* [Work task]:
Report each line from the entries in which "plus" can be found.

Top of Input records

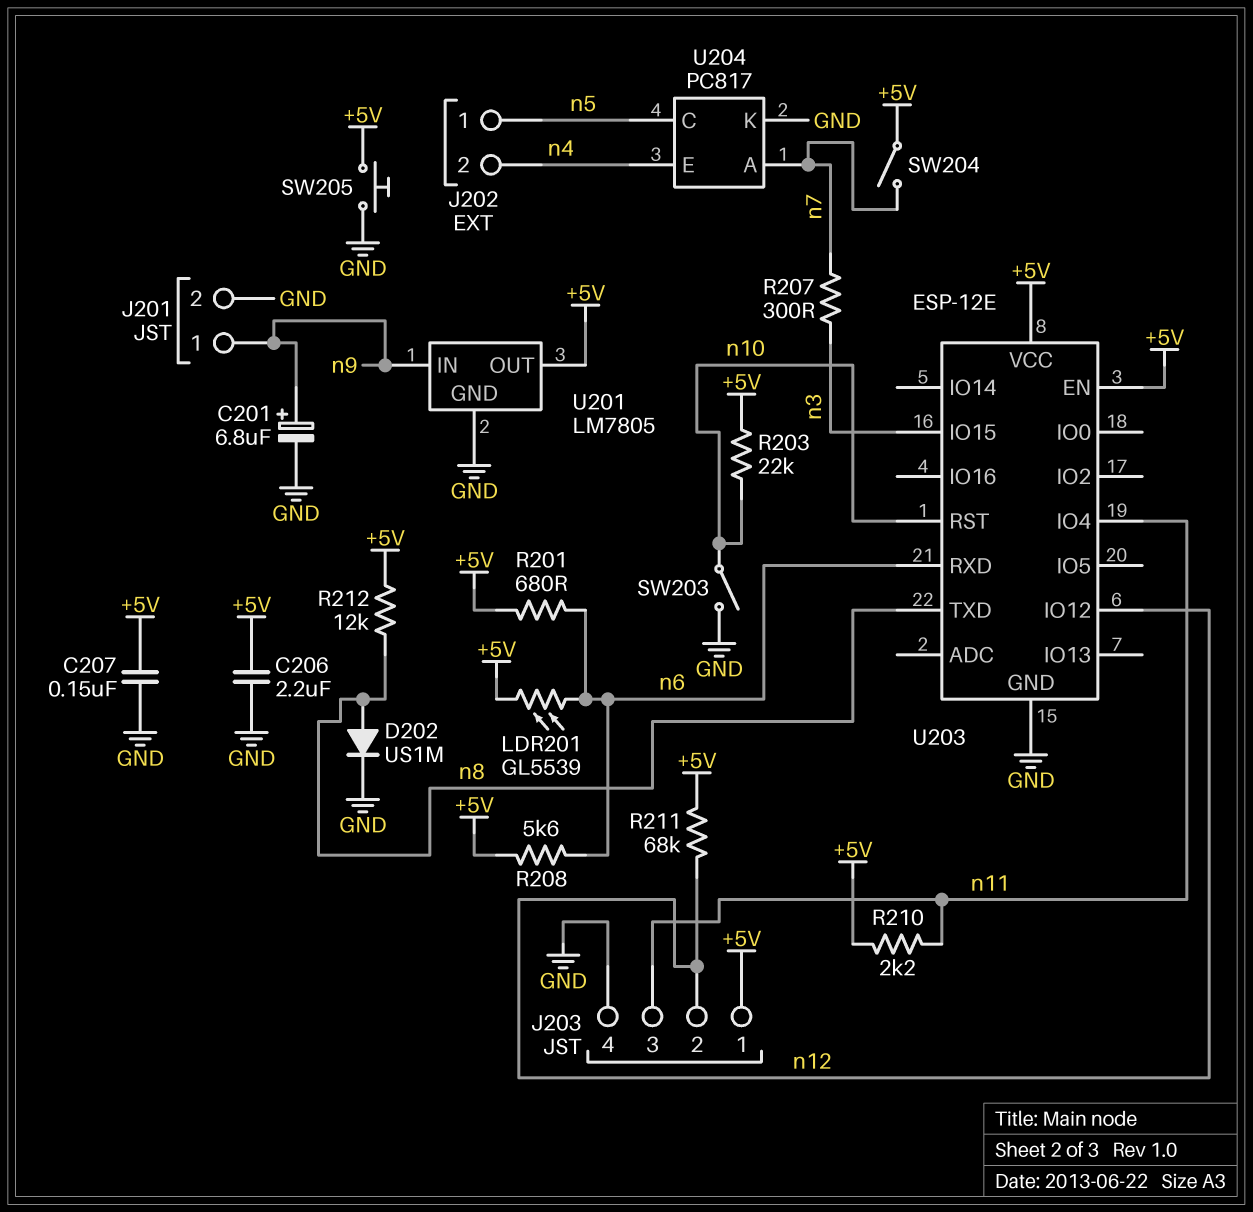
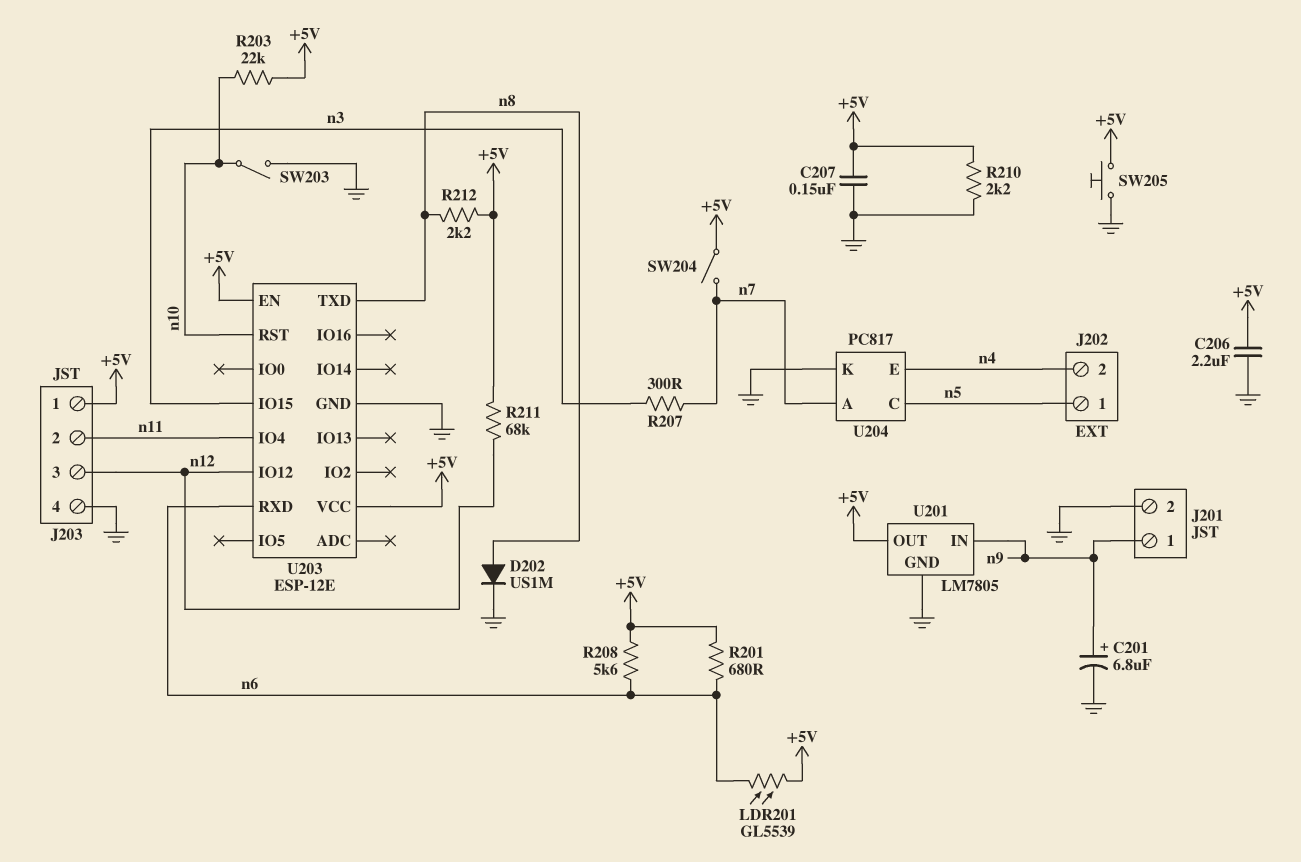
J203 pin 2: n12 -> n11
J203 pin 3: n11 -> n12
R210: 2.2k (+5V, n11) -> 2.2k (+5V, GND)
R212: 12k (+5V, n8) -> 2.2k (+5V, n8)

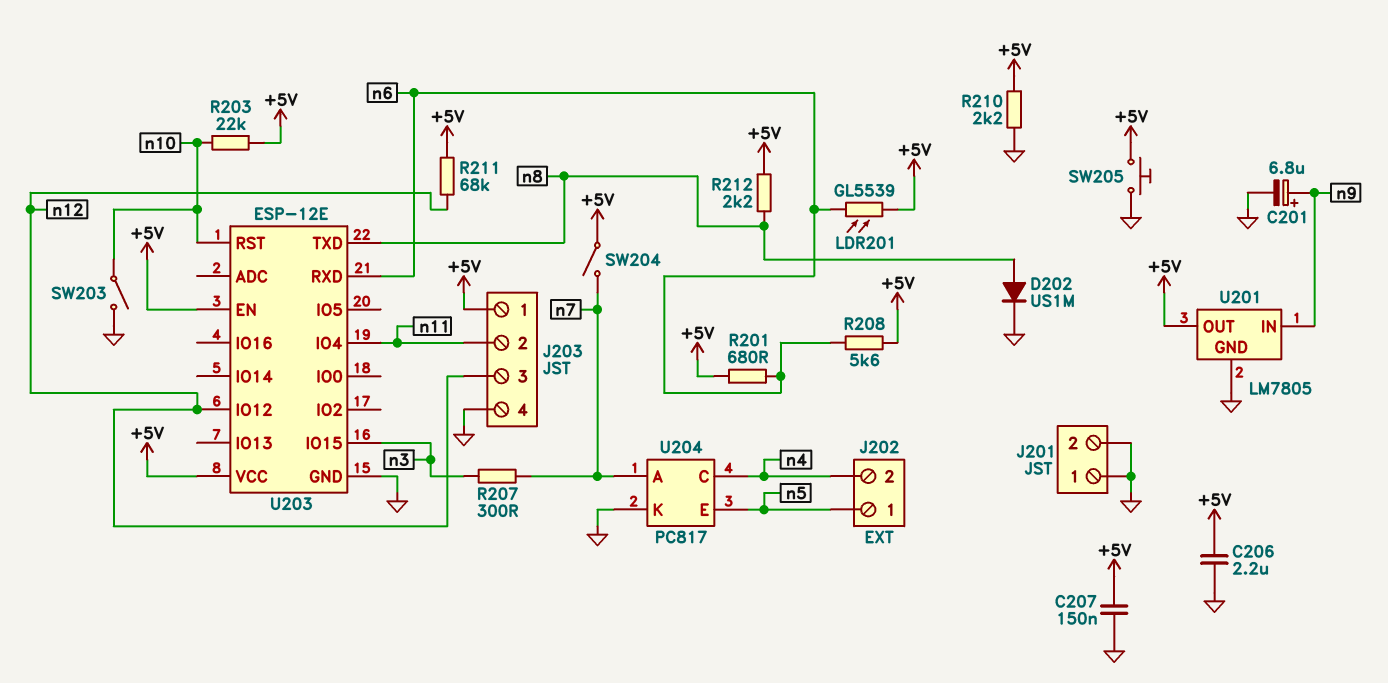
J201 pin 1: n9 -> GND
U204 pin C: n5 -> n4
U204 pin E: n4 -> n5

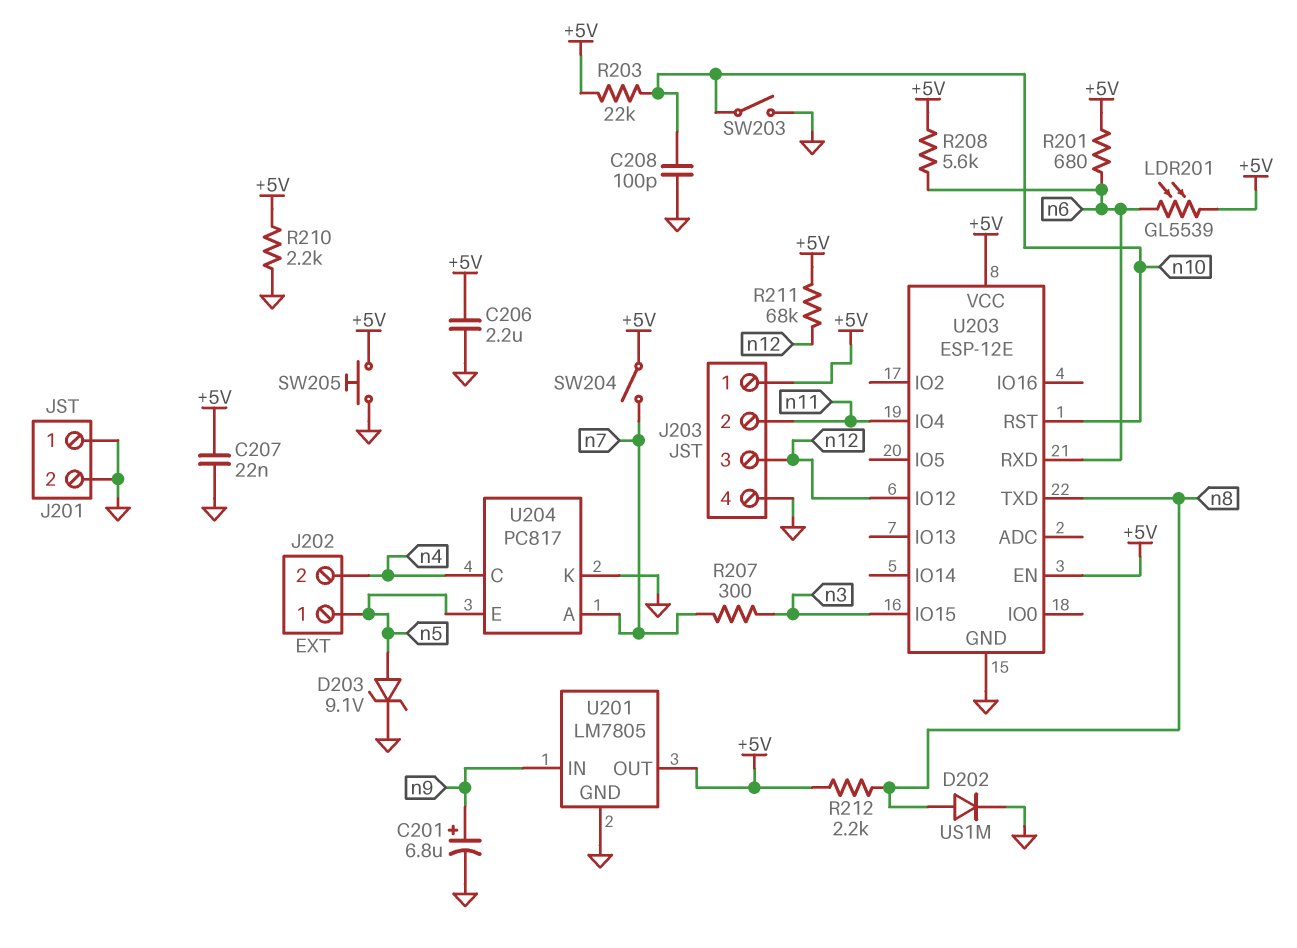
C207: 150nF (+5V, GND) -> 22nF (+5V, GND)
C208: none -> 100pF (GND, n10)
D203: none -> zener 9.1V (A n5, K GND)

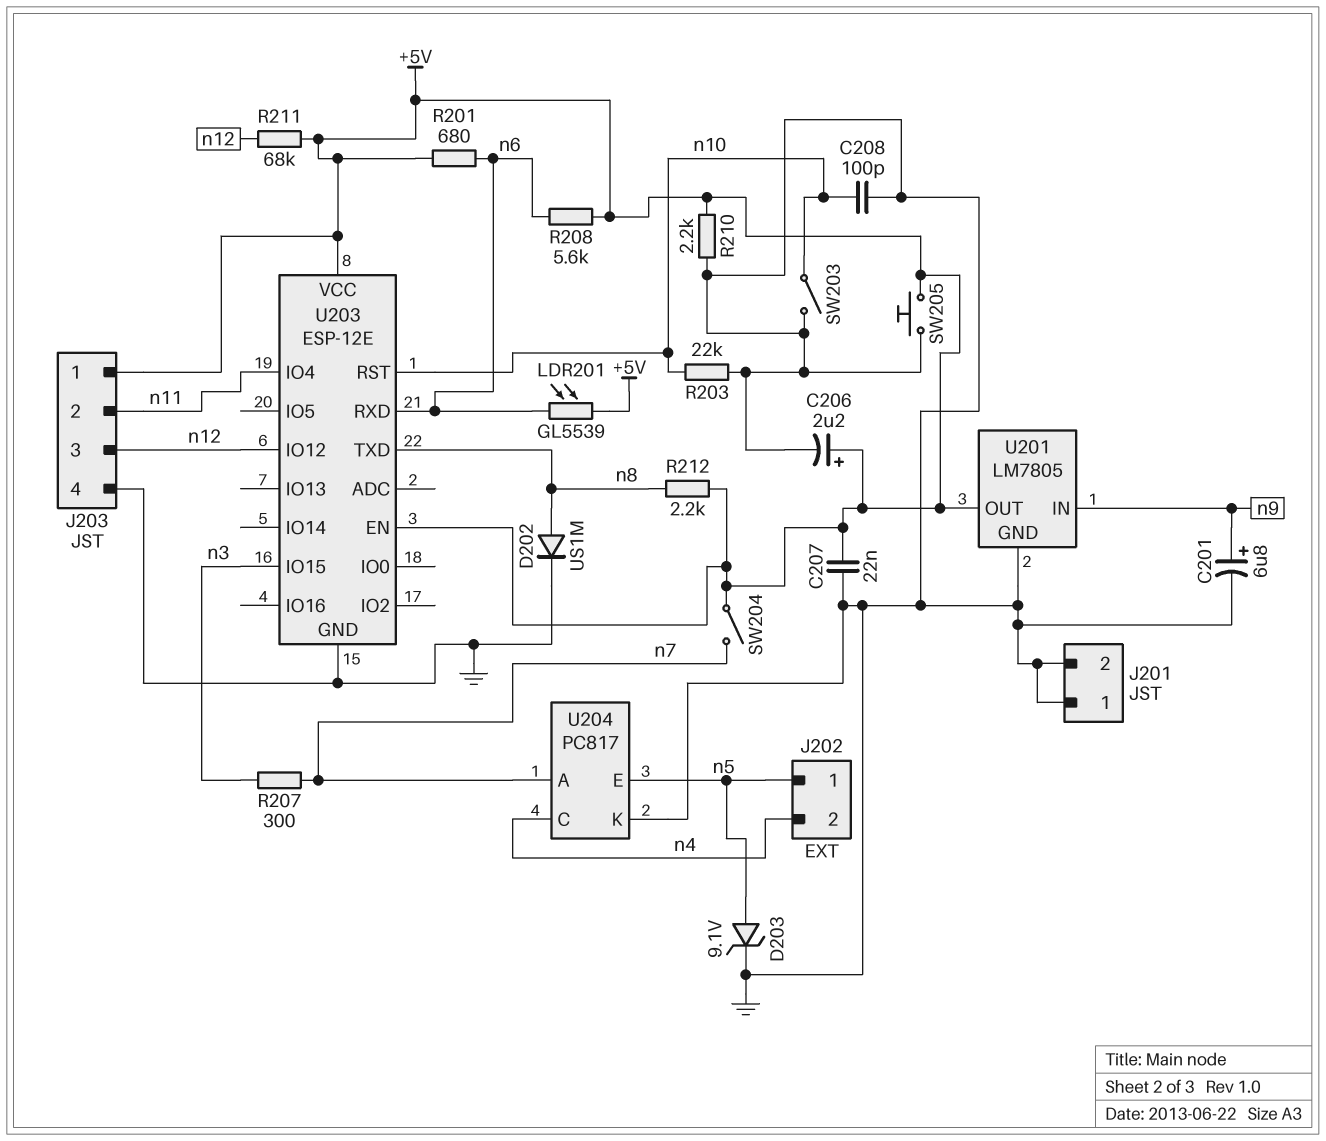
C206: 2.2uF (+5V, GND) -> 2.2uF (plus +5V, minus GND)
R203: 22k (+5V, n10) -> 22k (GND, n10)

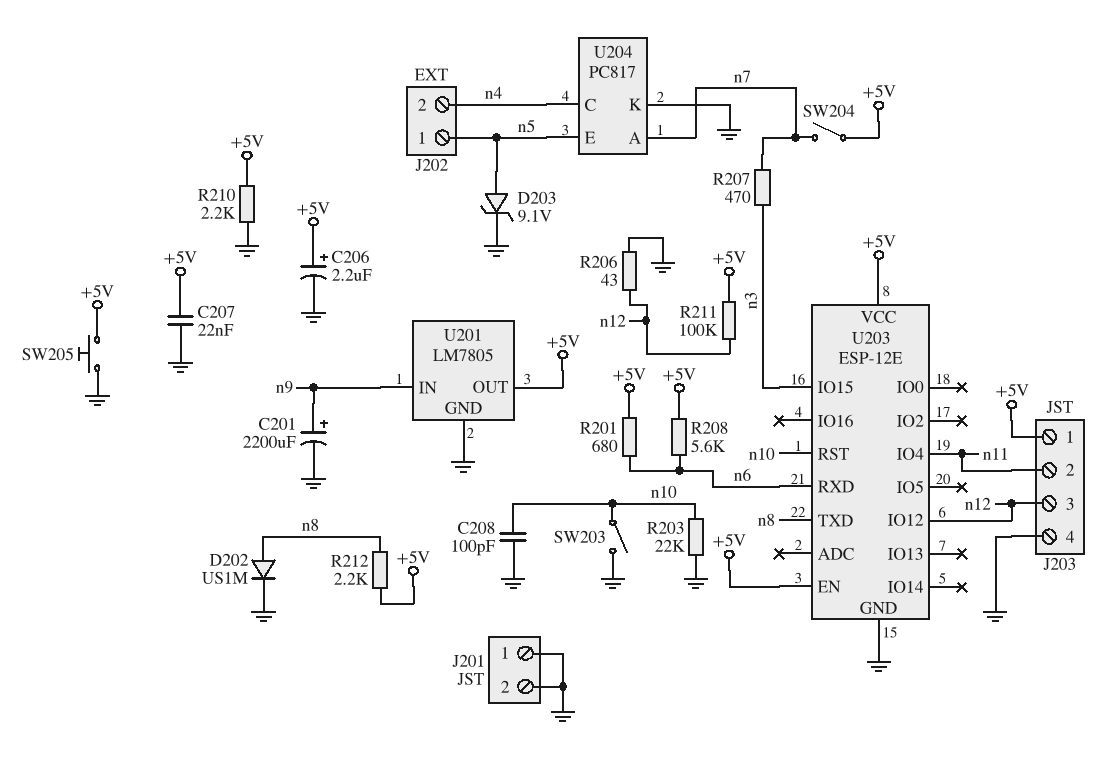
C201: 6.8uF (plus n9, minus GND) -> 2200uF (plus n9, minus GND)
LDR201: GL5539 (+5V, n6) -> none
R206: none -> 43 (GND, n12)
R207: 300 (n3, n7) -> 470 (n3, n7)
R211: 68k (+5V, n12) -> 100k (+5V, n12)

Bottom of Input records

* [Answer box]:
C206: 2.2uF (+5V, GND) -> 2.2uF (plus +5V, minus GND)
C201: 6.8uF (plus n9, minus GND) -> 2200uF (plus n9, minus GND)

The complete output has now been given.